■ Problem to solve
Every line of the data must appear again in the answer, exactly as written.

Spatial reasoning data
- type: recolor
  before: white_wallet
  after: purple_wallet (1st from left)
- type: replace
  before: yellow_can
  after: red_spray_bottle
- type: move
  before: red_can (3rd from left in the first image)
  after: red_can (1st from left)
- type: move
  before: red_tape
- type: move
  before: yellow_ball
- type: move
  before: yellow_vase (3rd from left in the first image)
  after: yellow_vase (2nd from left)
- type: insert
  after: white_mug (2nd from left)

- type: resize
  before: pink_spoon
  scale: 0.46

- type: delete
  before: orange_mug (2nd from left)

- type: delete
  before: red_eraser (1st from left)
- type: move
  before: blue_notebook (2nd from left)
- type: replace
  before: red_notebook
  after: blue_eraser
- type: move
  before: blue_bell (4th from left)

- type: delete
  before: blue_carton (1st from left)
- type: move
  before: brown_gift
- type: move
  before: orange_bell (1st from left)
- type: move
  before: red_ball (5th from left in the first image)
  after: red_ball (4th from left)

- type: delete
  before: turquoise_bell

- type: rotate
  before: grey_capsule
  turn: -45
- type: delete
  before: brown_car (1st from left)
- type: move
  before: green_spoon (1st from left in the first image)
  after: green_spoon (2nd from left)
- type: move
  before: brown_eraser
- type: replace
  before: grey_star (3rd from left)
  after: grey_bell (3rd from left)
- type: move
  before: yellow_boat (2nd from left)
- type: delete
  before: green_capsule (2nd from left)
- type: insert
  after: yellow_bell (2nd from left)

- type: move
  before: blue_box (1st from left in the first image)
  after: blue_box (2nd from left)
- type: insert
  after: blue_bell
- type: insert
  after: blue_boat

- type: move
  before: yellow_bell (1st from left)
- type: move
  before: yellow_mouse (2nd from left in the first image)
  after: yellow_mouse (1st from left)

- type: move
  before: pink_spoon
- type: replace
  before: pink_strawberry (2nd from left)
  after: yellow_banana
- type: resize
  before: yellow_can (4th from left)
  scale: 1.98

■ Response to this exercise
- type: recolor
  before: white_wallet
  after: purple_wallet (1st from left)
- type: replace
  before: yellow_can
  after: red_spray_bottle
- type: move
  before: red_can (3rd from left in the first image)
  after: red_can (1st from left)
- type: move
  before: red_tape
- type: move
  before: yellow_ball
- type: move
  before: yellow_vase (3rd from left in the first image)
  after: yellow_vase (2nd from left)
- type: insert
  after: white_mug (2nd from left)

- type: resize
  before: pink_spoon
  scale: 0.46

- type: delete
  before: orange_mug (2nd from left)

- type: delete
  before: red_eraser (1st from left)
- type: move
  before: blue_notebook (2nd from left)
- type: replace
  before: red_notebook
  after: blue_eraser
- type: move
  before: blue_bell (4th from left)

- type: delete
  before: blue_carton (1st from left)
- type: move
  before: brown_gift
- type: move
  before: orange_bell (1st from left)
- type: move
  before: red_ball (5th from left in the first image)
  after: red_ball (4th from left)

- type: delete
  before: turquoise_bell

- type: rotate
  before: grey_capsule
  turn: -45
- type: delete
  before: brown_car (1st from left)
- type: move
  before: green_spoon (1st from left in the first image)
  after: green_spoon (2nd from left)
- type: move
  before: brown_eraser
- type: replace
  before: grey_star (3rd from left)
  after: grey_bell (3rd from left)
- type: move
  before: yellow_boat (2nd from left)
- type: delete
  before: green_capsule (2nd from left)
- type: insert
  after: yellow_bell (2nd from left)

- type: move
  before: blue_box (1st from left in the first image)
  after: blue_box (2nd from left)
- type: insert
  after: blue_bell
- type: insert
  after: blue_boat

- type: move
  before: yellow_bell (1st from left)
- type: move
  before: yellow_mouse (2nd from left in the first image)
  after: yellow_mouse (1st from left)

- type: move
  before: pink_spoon
- type: replace
  before: pink_strawberry (2nd from left)
  after: yellow_banana
- type: resize
  before: yellow_can (4th from left)
  scale: 1.98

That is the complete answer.